▸ **Your instructions**:
Report how many lines in the records hold the string "diamond"; give the number and nothing else.

[Frame-by-frame shape edits]
• • •

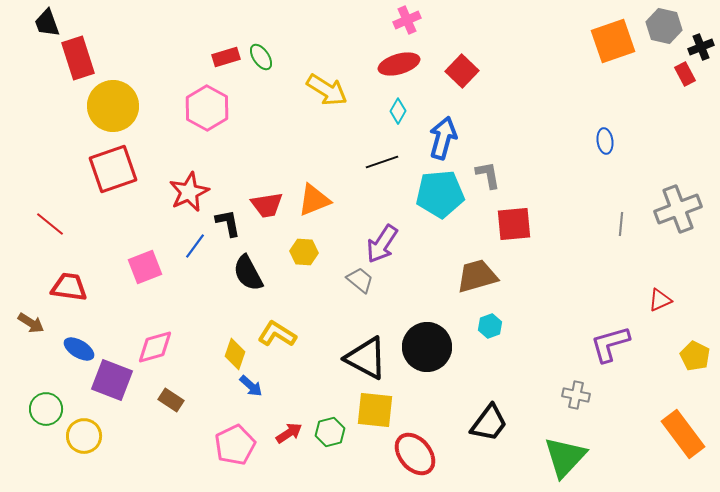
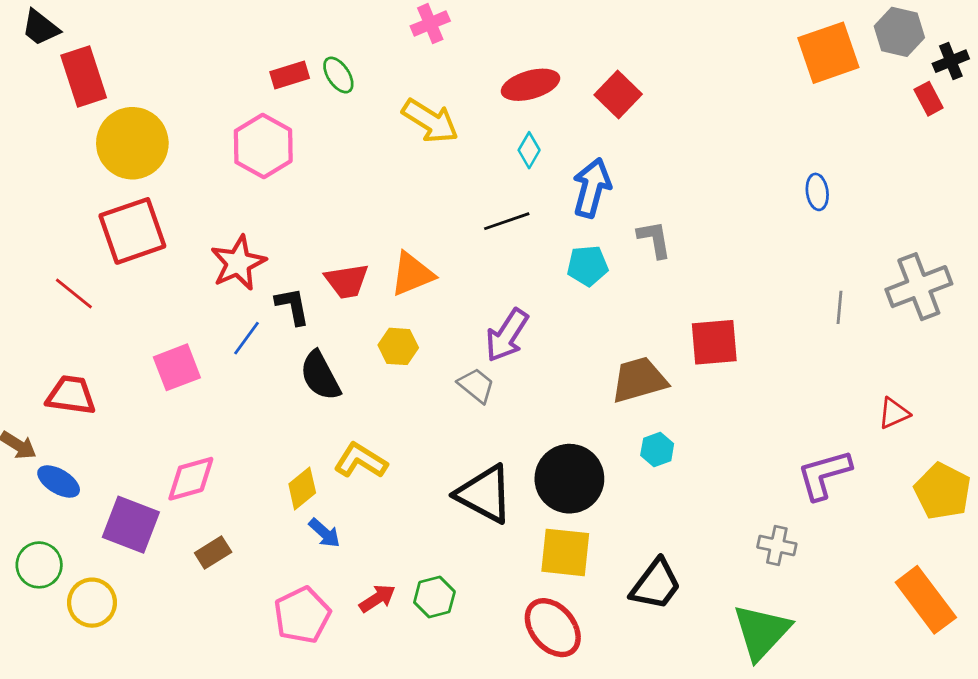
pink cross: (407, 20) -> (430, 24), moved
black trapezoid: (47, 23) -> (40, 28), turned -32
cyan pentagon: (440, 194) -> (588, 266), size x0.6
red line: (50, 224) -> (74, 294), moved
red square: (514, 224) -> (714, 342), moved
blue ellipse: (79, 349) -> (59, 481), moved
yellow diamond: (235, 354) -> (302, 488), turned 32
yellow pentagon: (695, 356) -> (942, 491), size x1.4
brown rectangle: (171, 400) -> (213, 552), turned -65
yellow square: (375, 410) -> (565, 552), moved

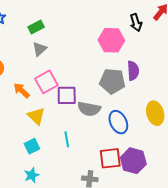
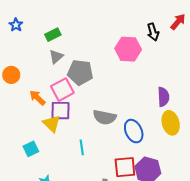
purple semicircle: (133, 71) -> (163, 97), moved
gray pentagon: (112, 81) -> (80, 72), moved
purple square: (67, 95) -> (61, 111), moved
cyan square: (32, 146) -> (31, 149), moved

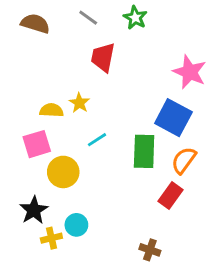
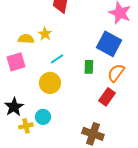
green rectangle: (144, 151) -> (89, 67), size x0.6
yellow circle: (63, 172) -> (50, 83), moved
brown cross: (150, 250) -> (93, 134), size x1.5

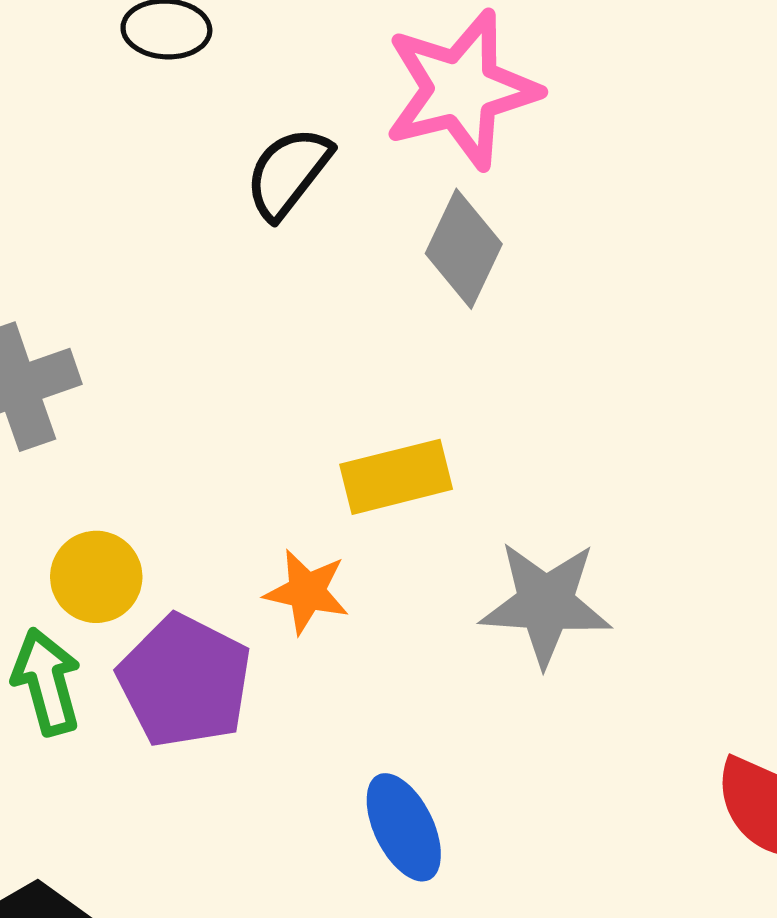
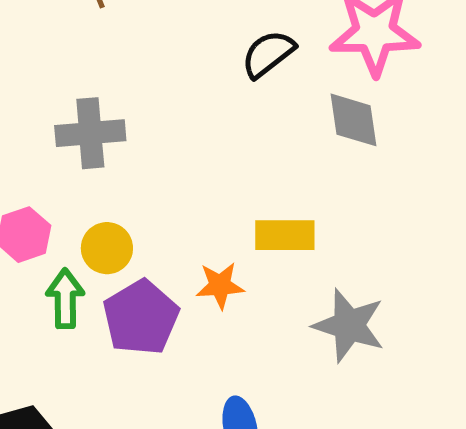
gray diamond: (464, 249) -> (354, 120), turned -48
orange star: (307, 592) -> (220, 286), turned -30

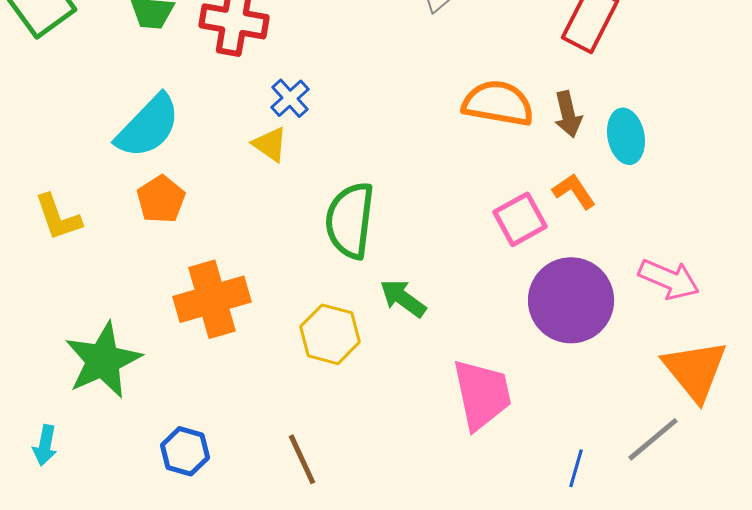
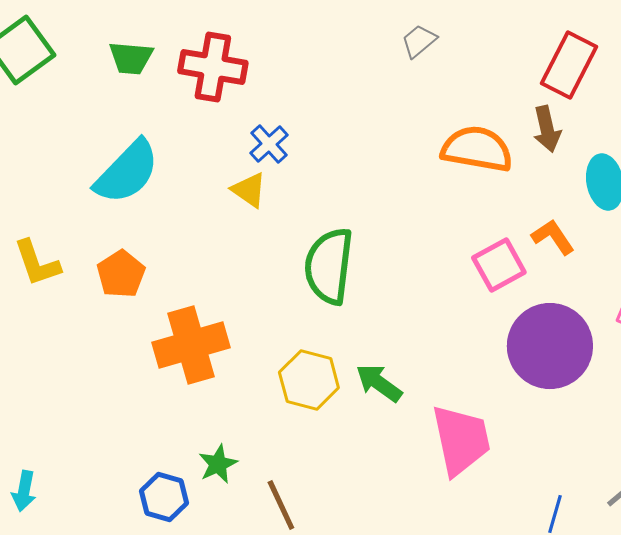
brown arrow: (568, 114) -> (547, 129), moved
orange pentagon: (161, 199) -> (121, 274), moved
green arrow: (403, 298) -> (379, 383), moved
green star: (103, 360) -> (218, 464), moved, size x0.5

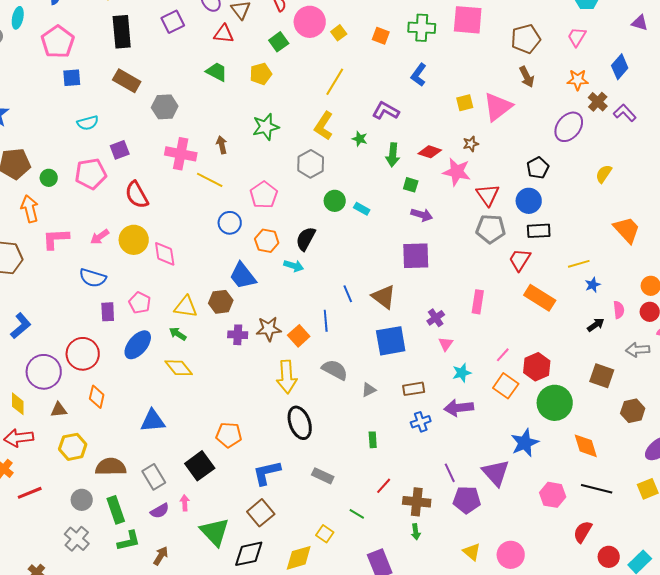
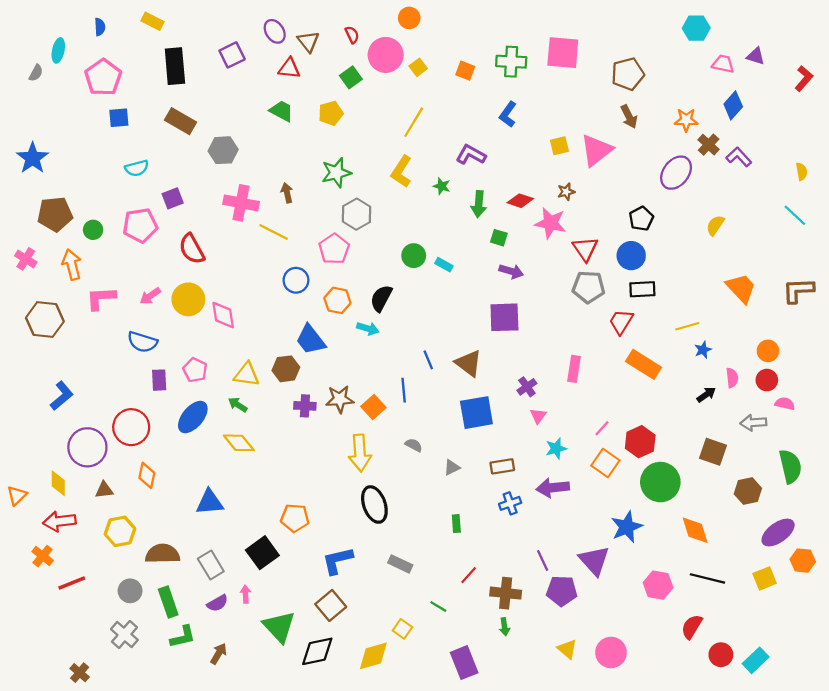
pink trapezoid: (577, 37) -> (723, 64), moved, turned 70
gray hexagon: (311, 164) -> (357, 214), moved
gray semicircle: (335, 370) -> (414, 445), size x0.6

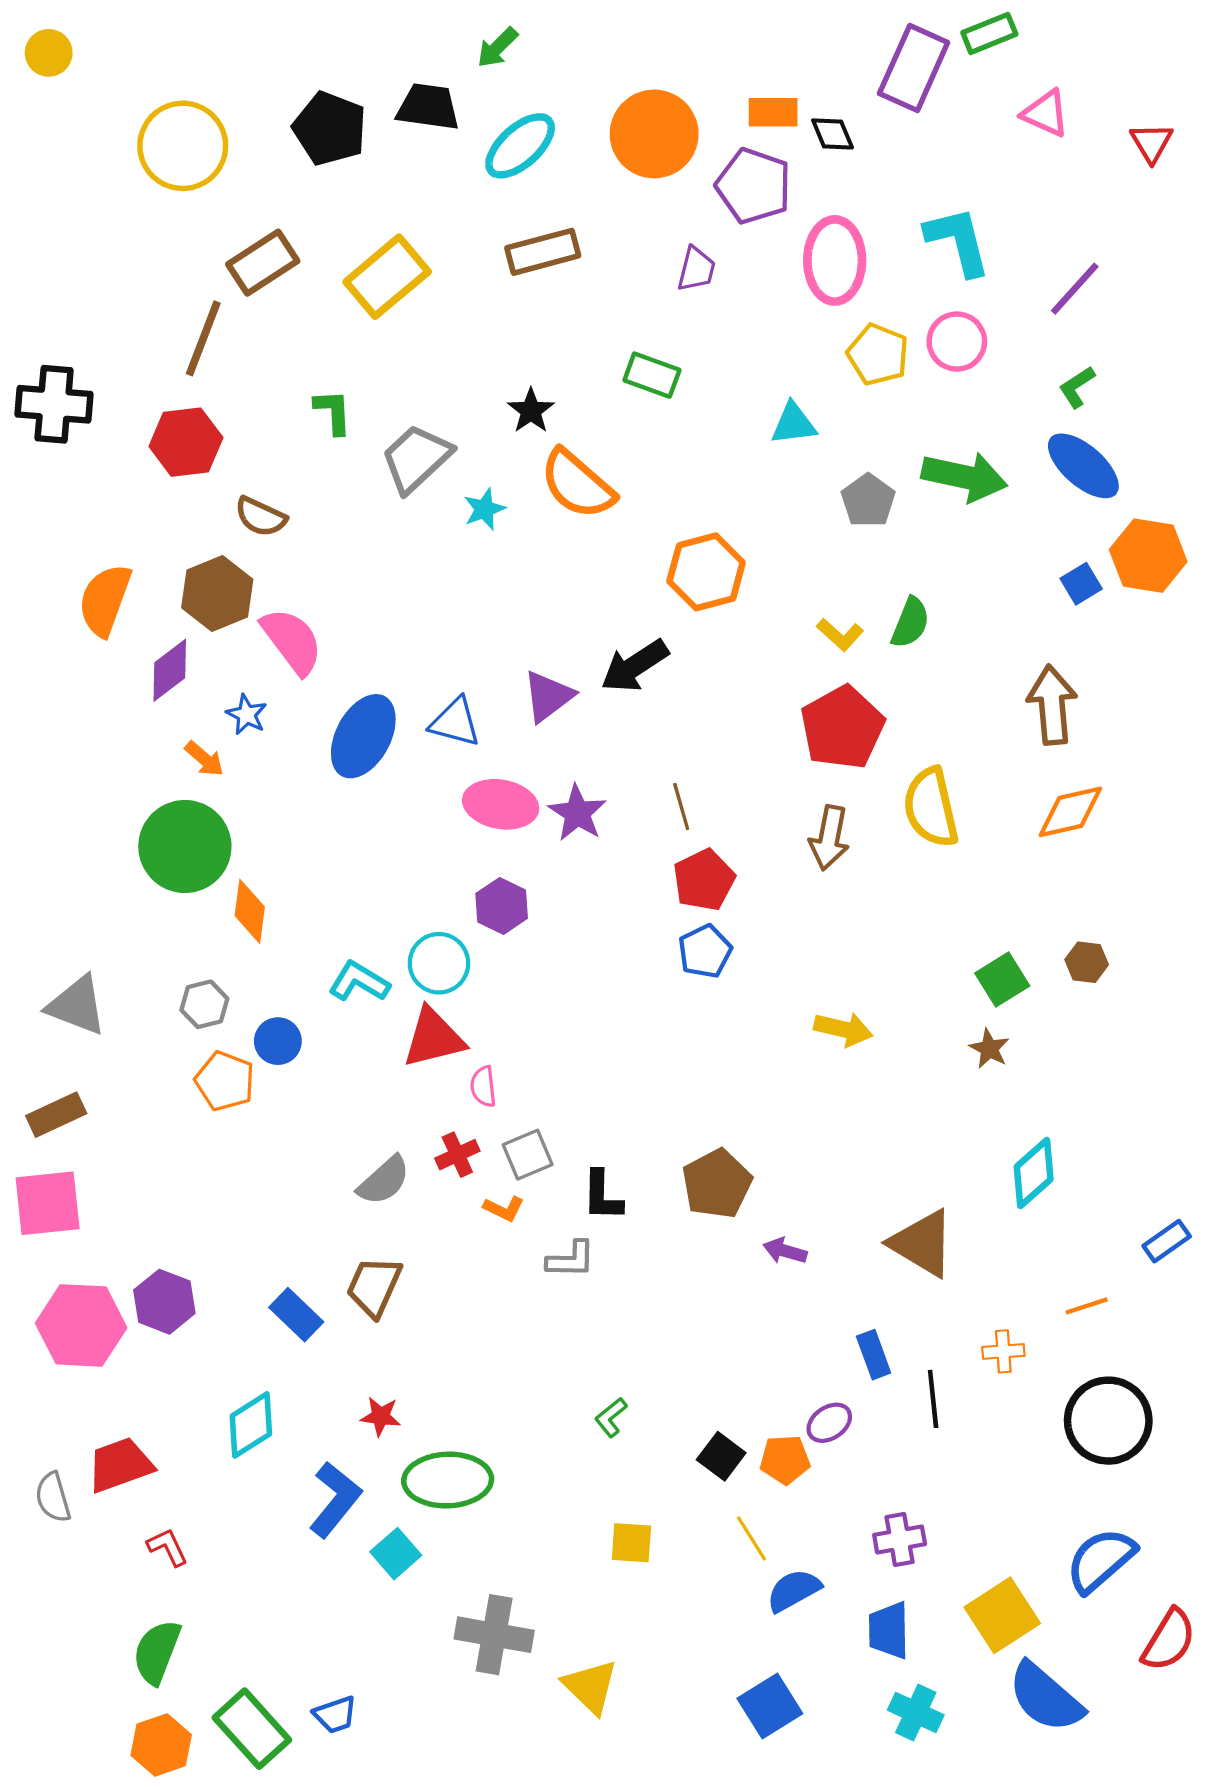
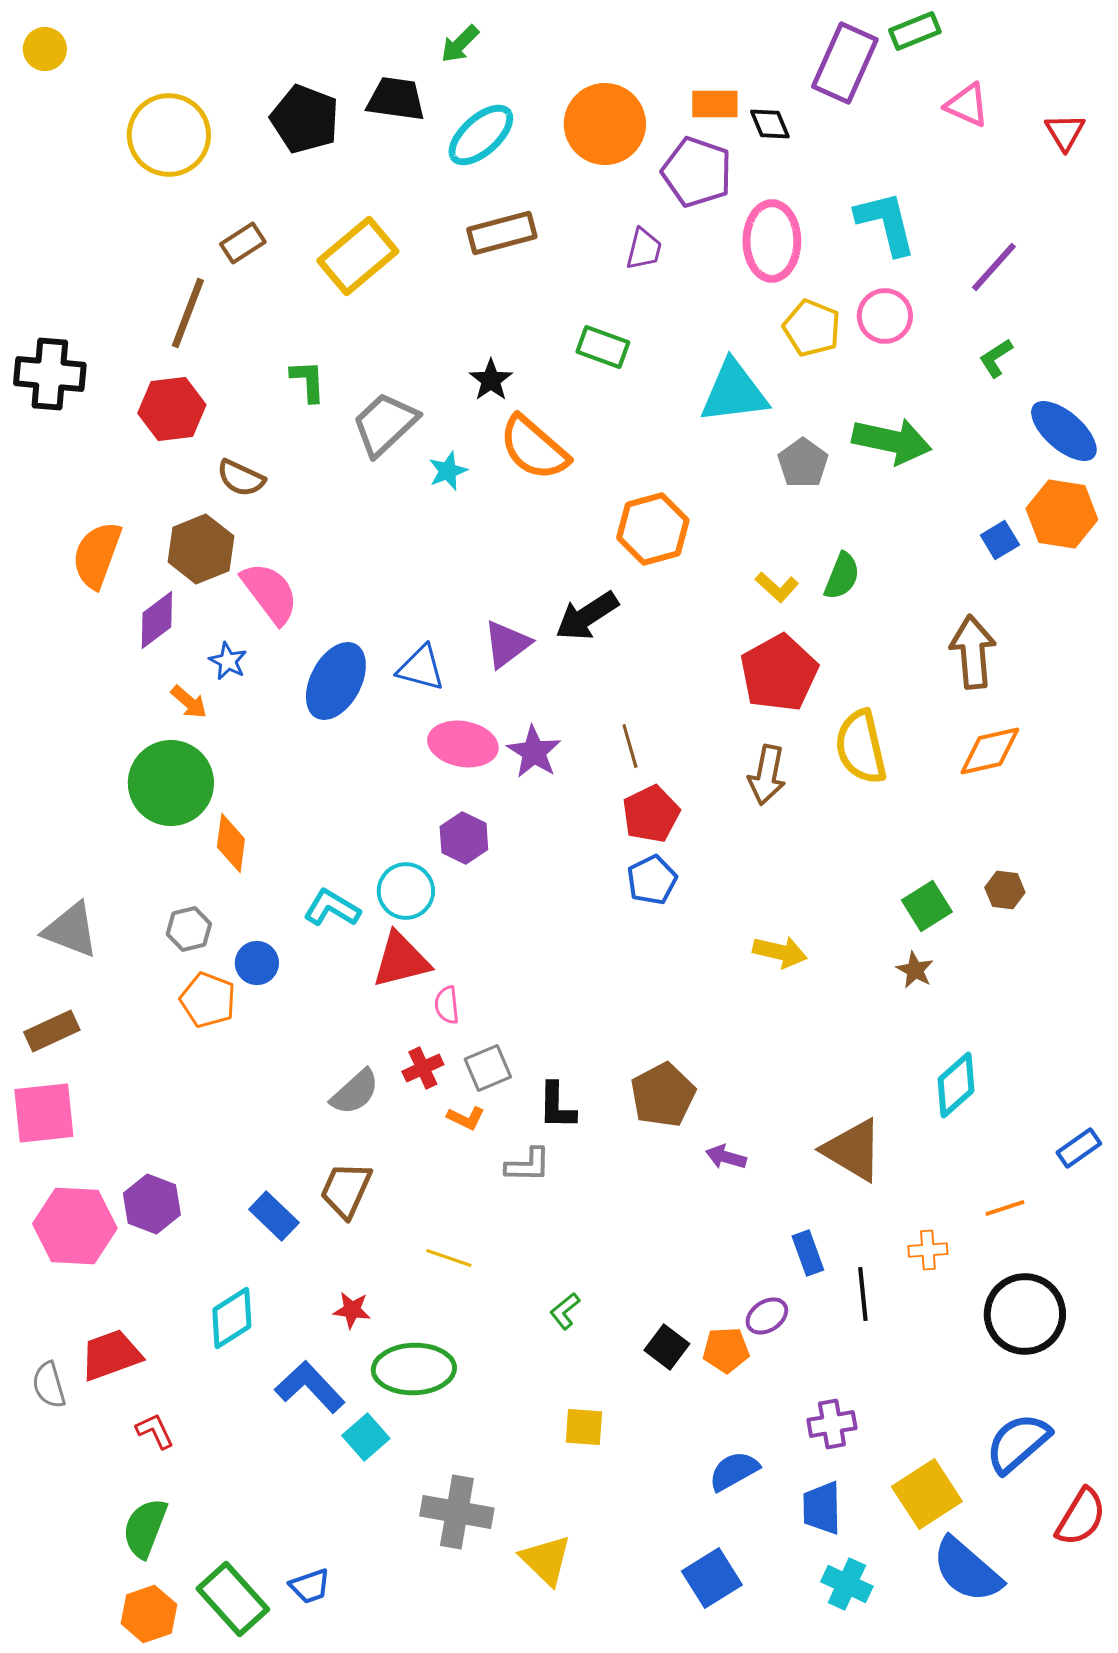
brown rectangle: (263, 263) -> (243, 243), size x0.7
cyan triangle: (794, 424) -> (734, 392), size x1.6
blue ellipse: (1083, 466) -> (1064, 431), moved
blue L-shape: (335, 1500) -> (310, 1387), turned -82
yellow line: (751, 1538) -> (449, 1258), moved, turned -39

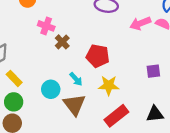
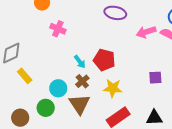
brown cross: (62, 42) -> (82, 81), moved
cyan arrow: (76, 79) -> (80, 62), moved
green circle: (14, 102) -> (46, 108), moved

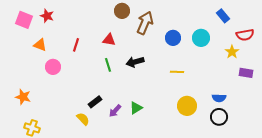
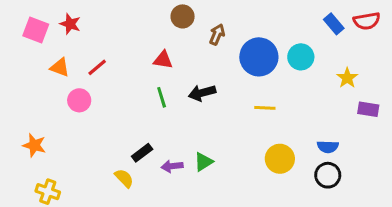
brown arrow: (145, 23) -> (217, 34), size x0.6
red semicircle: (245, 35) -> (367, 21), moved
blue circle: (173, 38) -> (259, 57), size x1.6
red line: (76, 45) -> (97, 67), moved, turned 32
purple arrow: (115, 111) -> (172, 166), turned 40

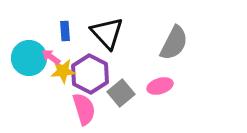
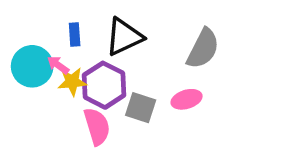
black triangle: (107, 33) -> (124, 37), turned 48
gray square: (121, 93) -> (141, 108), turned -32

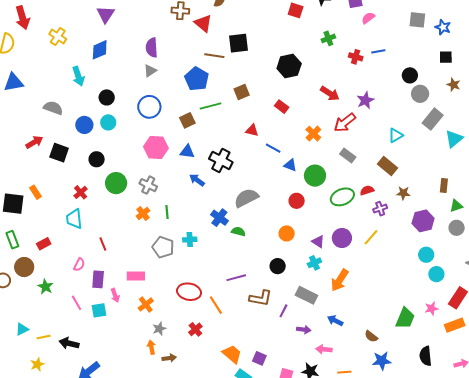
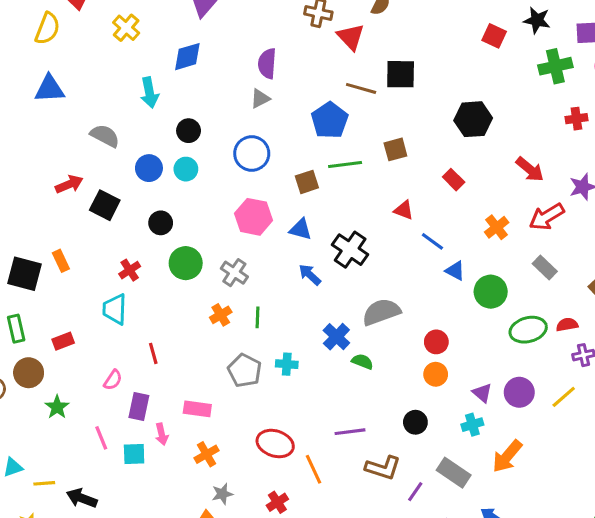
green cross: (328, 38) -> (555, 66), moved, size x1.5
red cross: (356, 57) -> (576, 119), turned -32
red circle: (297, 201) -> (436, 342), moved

• • •

▸ **Response to this task**:
2